**WHAT YOU NEED TO DO:**
Set out exactly, line by line, the stretch of data below that begins at the line containing "yellow cupcake: 7 -> 3" and ends at the line containing "black scissors: 1 -> 2", with both ends kept.

**SOURCE MATERIAL:**
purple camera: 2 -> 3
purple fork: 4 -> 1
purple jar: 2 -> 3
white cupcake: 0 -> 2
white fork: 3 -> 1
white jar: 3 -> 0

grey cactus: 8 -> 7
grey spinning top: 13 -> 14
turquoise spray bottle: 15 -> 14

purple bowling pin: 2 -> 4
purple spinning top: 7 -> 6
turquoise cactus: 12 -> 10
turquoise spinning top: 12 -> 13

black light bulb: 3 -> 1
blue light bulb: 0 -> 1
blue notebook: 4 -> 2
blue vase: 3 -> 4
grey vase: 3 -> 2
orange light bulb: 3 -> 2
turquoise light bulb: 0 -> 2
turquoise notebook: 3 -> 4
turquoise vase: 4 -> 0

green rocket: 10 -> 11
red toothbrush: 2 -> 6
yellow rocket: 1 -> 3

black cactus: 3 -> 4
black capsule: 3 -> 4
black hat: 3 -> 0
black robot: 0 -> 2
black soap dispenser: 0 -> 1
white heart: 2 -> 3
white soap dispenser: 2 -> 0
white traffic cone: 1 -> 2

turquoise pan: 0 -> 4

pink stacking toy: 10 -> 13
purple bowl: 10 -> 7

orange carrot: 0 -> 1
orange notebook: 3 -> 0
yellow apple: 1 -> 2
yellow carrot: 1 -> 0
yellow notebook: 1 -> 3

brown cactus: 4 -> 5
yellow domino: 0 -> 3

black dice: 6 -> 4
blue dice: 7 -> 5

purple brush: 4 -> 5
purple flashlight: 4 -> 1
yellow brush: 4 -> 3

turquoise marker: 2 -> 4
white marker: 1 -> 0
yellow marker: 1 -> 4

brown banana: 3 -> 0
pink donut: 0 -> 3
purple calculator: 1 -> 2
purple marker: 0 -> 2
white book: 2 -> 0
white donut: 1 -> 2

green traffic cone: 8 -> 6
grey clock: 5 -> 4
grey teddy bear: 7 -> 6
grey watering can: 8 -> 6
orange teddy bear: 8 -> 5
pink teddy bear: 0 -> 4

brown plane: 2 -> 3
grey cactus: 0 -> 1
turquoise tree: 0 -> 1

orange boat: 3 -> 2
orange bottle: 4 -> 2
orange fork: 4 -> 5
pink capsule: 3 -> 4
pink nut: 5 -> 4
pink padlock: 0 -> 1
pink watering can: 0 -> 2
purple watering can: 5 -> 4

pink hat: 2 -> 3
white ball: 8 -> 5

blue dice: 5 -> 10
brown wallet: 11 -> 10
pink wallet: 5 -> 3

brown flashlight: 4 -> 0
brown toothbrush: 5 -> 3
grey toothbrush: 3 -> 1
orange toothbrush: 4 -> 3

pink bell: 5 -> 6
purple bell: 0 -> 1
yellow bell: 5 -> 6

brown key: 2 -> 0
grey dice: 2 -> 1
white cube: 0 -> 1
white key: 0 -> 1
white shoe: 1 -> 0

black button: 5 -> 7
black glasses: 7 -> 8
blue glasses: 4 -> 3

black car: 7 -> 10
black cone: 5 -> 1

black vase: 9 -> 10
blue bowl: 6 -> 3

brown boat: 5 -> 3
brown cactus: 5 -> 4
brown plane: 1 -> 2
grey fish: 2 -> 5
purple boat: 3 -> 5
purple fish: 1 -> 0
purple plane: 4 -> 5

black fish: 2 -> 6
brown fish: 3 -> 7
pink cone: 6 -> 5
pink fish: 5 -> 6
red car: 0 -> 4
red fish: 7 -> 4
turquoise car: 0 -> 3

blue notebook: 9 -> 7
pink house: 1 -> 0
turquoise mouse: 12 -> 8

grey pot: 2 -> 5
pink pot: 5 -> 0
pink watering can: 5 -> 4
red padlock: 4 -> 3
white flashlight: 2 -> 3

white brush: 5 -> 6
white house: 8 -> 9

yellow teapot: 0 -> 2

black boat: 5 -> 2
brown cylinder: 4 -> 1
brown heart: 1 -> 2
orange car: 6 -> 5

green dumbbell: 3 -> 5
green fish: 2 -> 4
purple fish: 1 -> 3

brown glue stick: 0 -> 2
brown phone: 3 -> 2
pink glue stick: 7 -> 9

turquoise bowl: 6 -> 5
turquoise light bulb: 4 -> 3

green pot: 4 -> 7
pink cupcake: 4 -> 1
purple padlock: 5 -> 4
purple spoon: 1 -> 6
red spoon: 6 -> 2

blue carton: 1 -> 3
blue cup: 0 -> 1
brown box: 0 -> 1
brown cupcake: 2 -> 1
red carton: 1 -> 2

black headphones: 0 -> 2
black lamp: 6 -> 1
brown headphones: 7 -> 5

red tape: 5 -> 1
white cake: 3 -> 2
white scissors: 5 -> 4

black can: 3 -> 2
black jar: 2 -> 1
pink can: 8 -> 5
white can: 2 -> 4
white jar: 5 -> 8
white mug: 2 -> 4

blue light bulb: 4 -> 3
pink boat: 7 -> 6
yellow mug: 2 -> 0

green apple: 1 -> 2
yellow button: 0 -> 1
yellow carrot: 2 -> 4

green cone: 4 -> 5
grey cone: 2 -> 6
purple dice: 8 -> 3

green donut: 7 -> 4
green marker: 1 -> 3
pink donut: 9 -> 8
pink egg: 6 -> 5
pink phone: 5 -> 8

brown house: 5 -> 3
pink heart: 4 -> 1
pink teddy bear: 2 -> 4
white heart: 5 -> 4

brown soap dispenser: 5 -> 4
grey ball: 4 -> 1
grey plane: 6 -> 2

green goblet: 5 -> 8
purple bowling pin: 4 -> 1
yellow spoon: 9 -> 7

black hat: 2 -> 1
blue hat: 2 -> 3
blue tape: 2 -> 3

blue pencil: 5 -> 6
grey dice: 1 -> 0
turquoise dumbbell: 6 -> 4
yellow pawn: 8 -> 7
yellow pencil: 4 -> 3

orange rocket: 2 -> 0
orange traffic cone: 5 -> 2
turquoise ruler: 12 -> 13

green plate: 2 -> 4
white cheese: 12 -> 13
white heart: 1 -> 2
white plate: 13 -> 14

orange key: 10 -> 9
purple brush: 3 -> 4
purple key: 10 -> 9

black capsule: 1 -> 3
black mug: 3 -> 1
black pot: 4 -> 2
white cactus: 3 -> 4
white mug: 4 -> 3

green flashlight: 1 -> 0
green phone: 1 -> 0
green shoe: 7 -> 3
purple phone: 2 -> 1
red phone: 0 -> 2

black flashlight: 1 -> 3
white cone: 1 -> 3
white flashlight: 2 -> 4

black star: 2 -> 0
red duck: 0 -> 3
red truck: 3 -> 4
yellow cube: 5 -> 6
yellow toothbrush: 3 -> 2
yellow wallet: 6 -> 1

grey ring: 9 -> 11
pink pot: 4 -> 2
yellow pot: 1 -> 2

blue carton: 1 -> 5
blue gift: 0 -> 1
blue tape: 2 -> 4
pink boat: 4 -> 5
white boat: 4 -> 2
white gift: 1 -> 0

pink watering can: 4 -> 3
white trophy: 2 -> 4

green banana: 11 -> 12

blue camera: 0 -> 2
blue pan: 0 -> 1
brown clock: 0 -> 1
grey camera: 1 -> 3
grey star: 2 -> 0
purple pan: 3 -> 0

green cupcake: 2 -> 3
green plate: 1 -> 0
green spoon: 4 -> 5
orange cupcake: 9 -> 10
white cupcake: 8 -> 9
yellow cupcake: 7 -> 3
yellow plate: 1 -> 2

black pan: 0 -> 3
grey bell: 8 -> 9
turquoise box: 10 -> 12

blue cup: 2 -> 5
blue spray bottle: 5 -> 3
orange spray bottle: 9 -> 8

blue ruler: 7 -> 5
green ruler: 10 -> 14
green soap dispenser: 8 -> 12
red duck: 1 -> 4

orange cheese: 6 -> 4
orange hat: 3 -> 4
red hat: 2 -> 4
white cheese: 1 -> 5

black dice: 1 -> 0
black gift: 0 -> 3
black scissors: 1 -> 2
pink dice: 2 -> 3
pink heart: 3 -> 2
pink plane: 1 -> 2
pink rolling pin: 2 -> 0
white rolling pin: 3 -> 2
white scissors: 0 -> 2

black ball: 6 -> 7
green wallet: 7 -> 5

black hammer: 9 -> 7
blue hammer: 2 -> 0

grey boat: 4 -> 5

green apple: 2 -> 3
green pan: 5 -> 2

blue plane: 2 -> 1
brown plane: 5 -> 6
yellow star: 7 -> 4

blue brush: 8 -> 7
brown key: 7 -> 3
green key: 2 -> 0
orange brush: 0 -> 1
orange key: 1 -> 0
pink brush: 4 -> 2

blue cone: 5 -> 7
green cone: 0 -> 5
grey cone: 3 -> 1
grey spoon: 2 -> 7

**ANSWER BOX:**
yellow cupcake: 7 -> 3
yellow plate: 1 -> 2

black pan: 0 -> 3
grey bell: 8 -> 9
turquoise box: 10 -> 12

blue cup: 2 -> 5
blue spray bottle: 5 -> 3
orange spray bottle: 9 -> 8

blue ruler: 7 -> 5
green ruler: 10 -> 14
green soap dispenser: 8 -> 12
red duck: 1 -> 4

orange cheese: 6 -> 4
orange hat: 3 -> 4
red hat: 2 -> 4
white cheese: 1 -> 5

black dice: 1 -> 0
black gift: 0 -> 3
black scissors: 1 -> 2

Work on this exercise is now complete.